Locate the line containing "blue light bulb: 4 -> 2" in the data below. Reproduce it and every following line up to the end, exactly as given.

++++++++

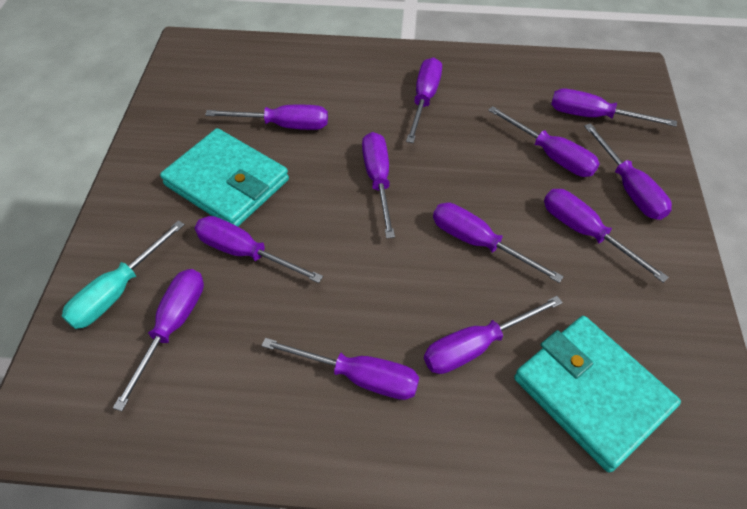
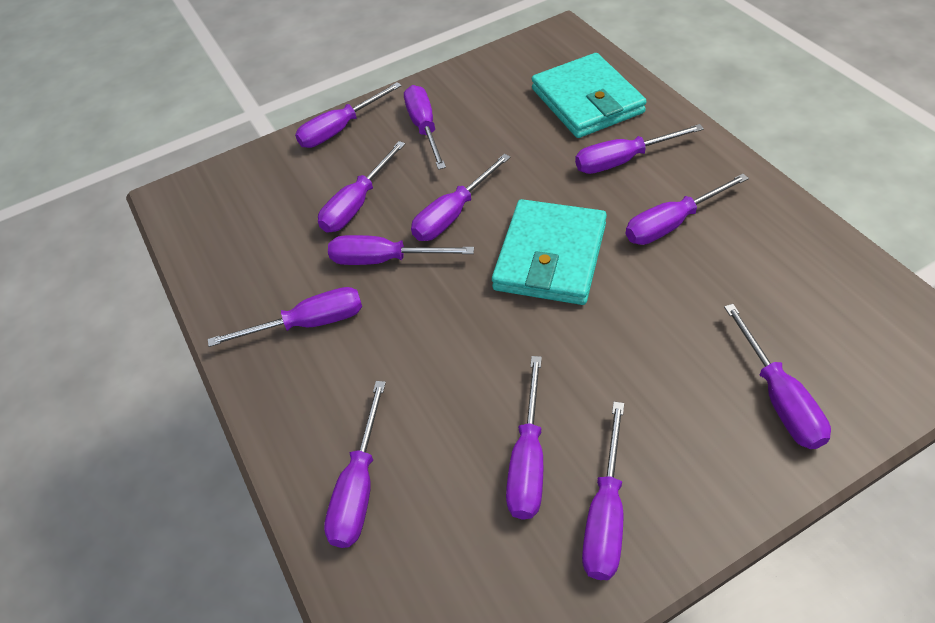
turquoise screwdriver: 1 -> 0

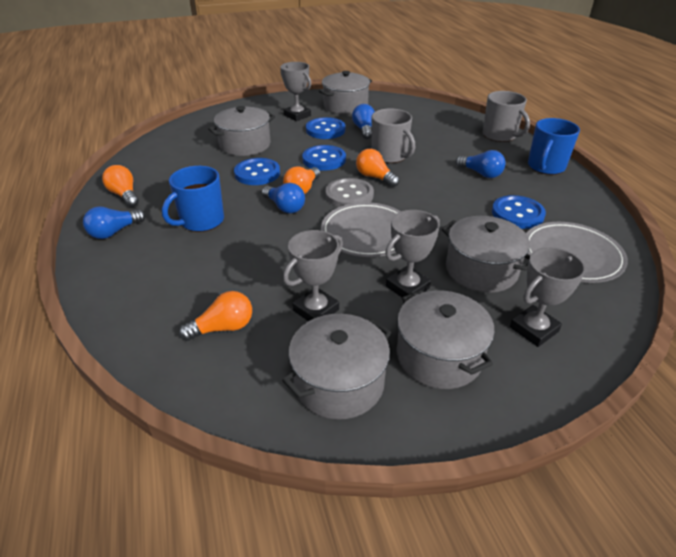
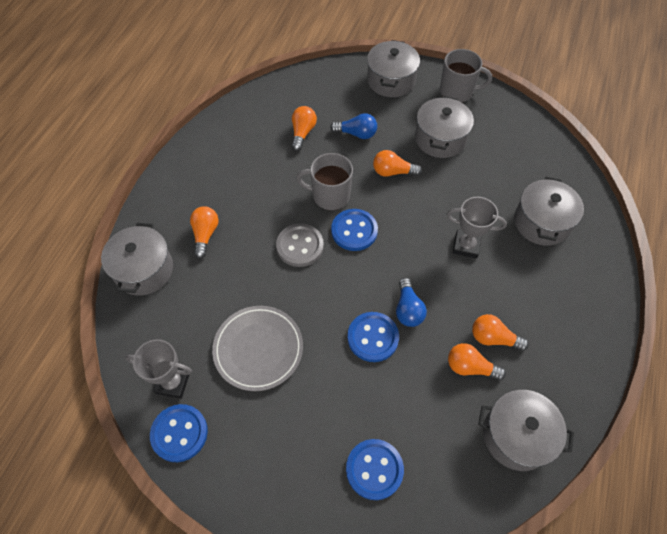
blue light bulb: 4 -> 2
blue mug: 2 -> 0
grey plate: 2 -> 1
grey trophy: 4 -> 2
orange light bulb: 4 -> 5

++++++++

• _Response to this exercise_:
blue light bulb: 4 -> 2
blue mug: 2 -> 0
grey plate: 2 -> 1
grey trophy: 4 -> 2
orange light bulb: 4 -> 5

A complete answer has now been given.